■ Action item
Pull every line of the entries that has the word "none".

Change detection outputs:
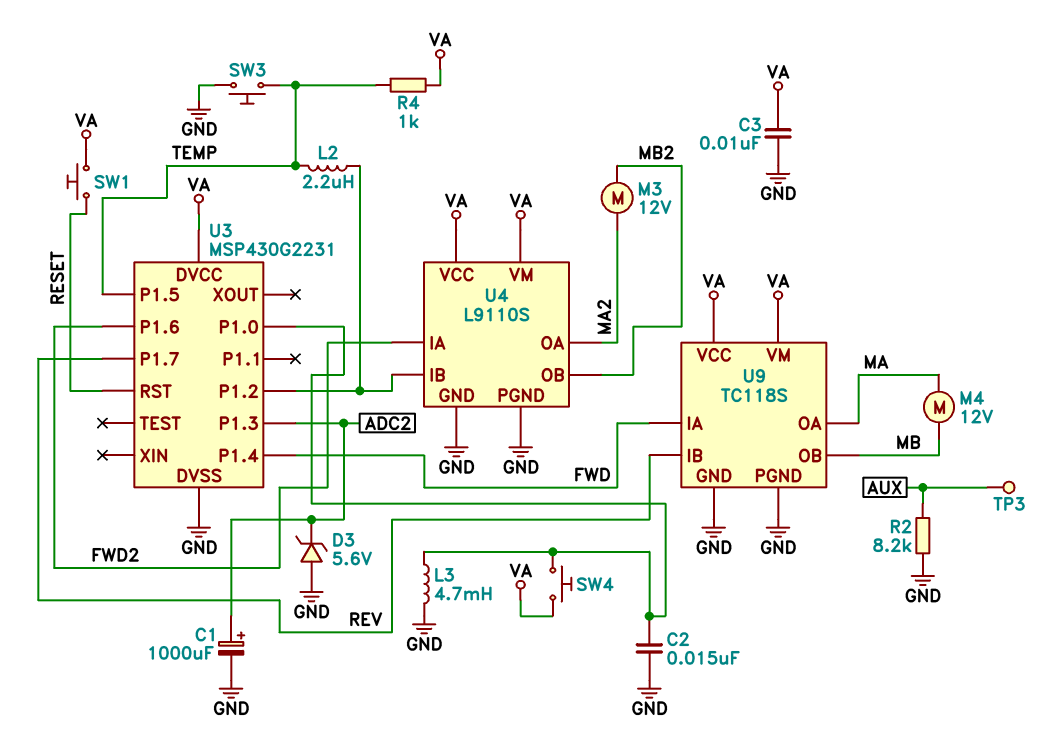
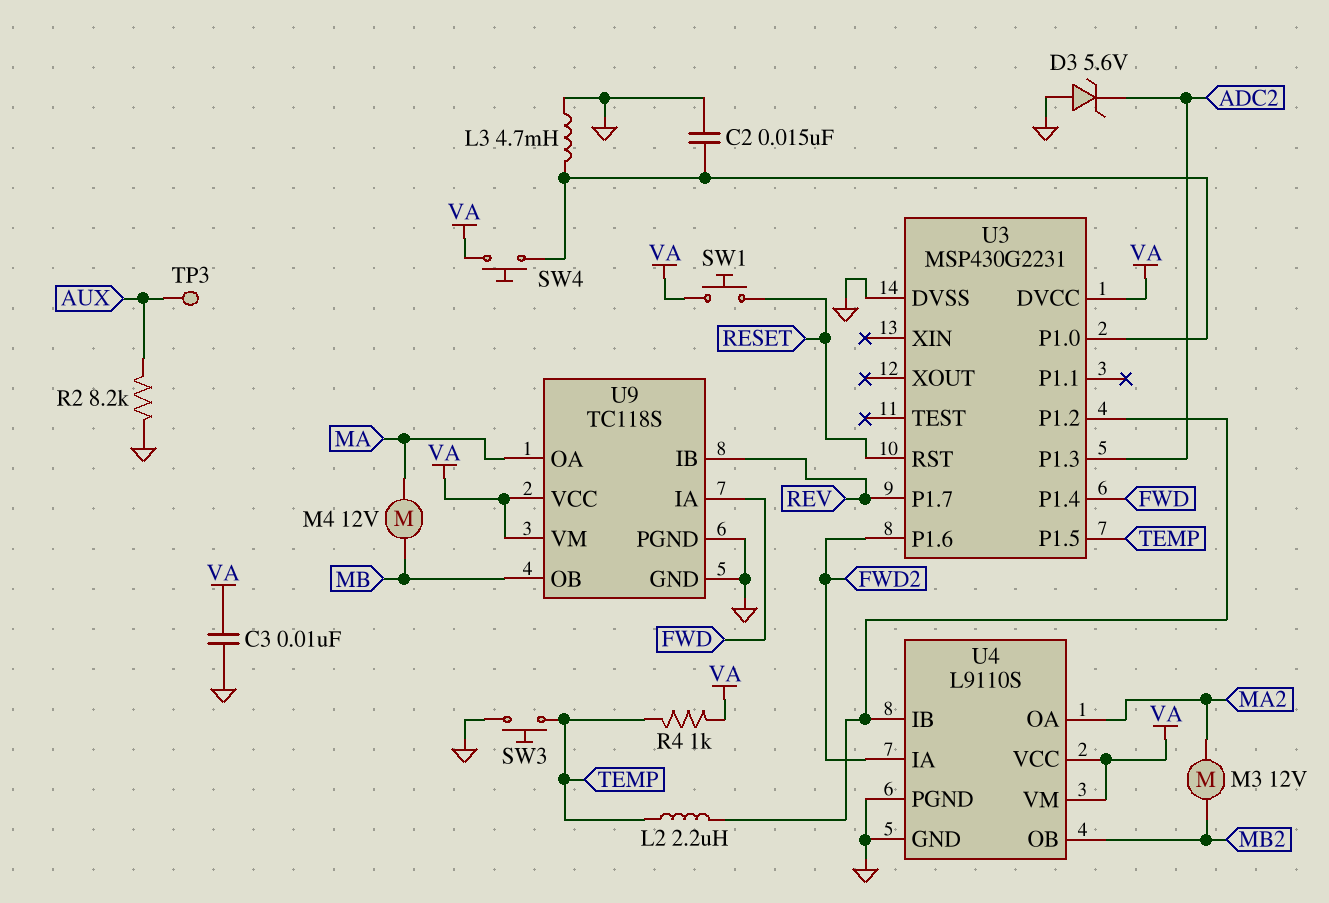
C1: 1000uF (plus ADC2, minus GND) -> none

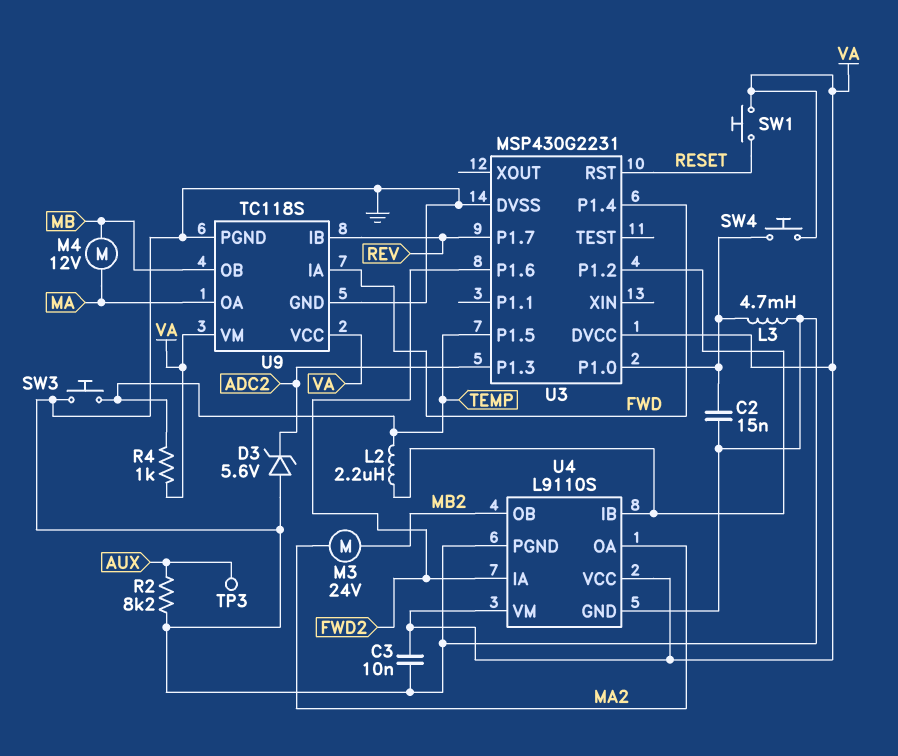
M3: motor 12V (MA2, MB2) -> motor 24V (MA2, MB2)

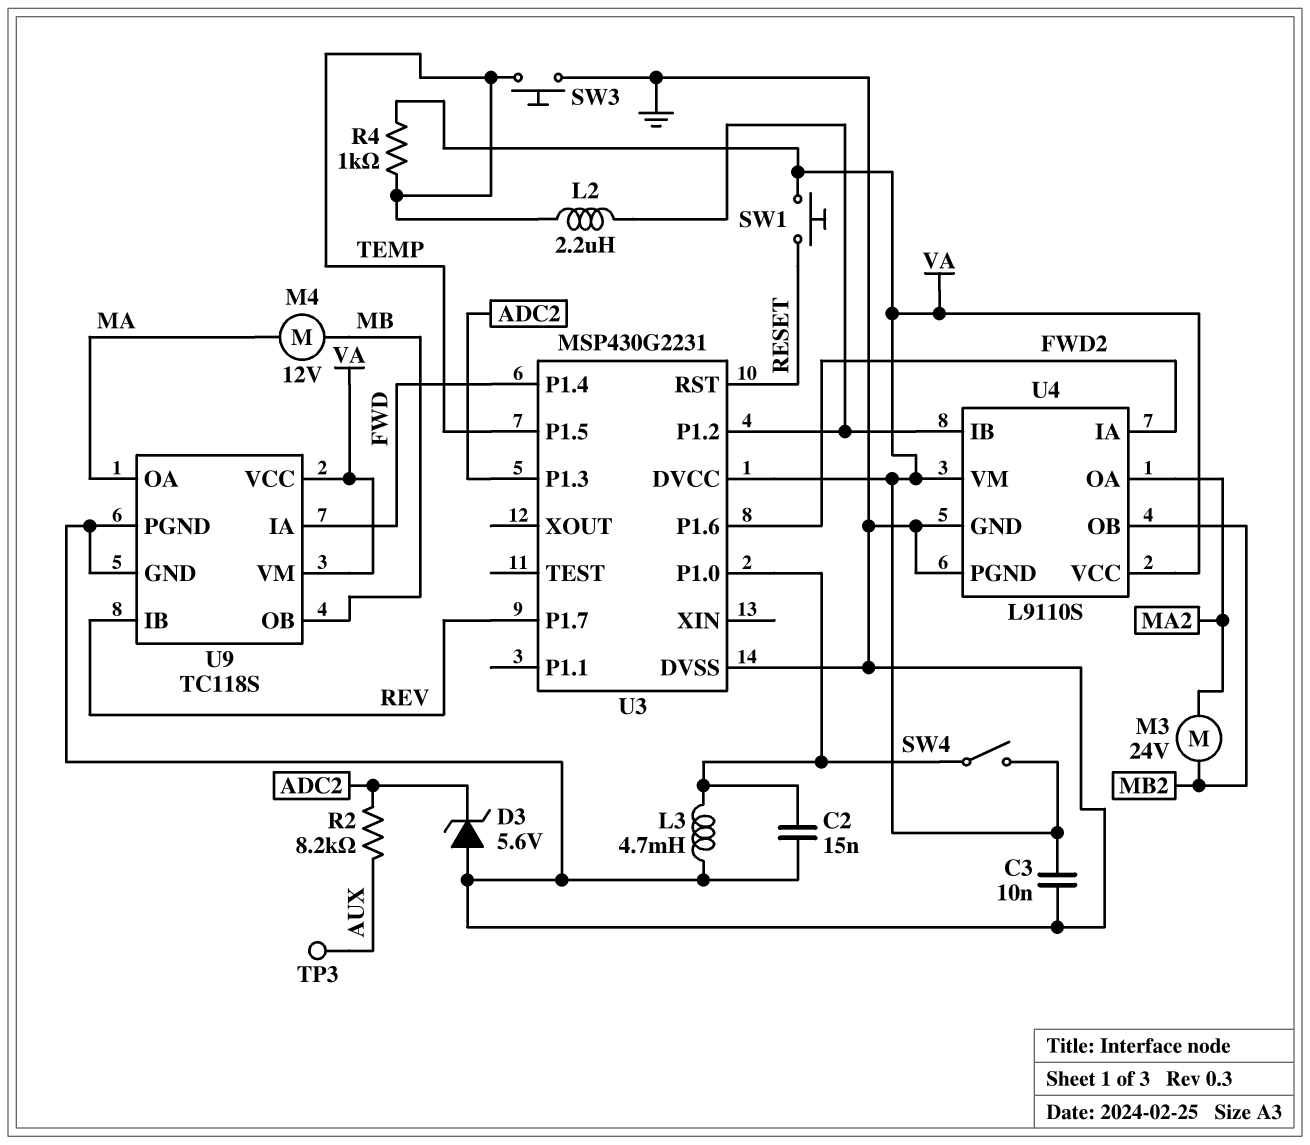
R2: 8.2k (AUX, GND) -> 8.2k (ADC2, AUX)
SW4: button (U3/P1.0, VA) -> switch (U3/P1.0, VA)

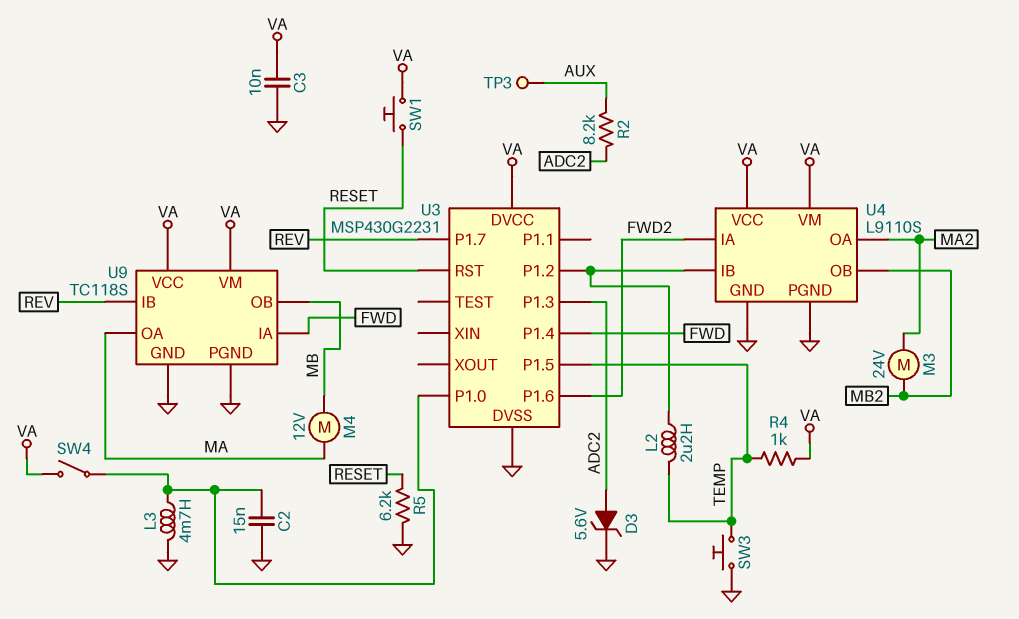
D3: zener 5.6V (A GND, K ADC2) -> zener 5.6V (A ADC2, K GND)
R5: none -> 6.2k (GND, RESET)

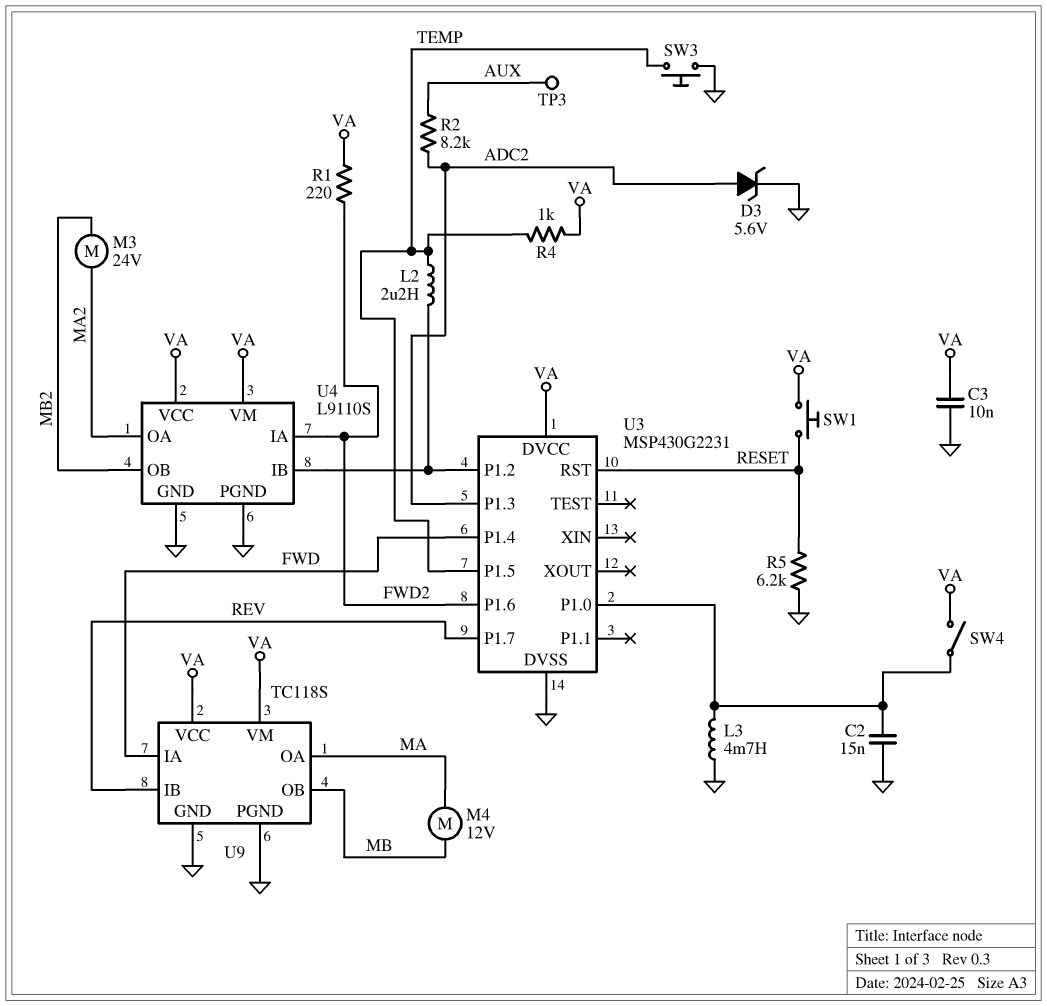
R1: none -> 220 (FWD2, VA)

■ Task response
C1: 1000uF (plus ADC2, minus GND) -> none
R5: none -> 6.2k (GND, RESET)
R1: none -> 220 (FWD2, VA)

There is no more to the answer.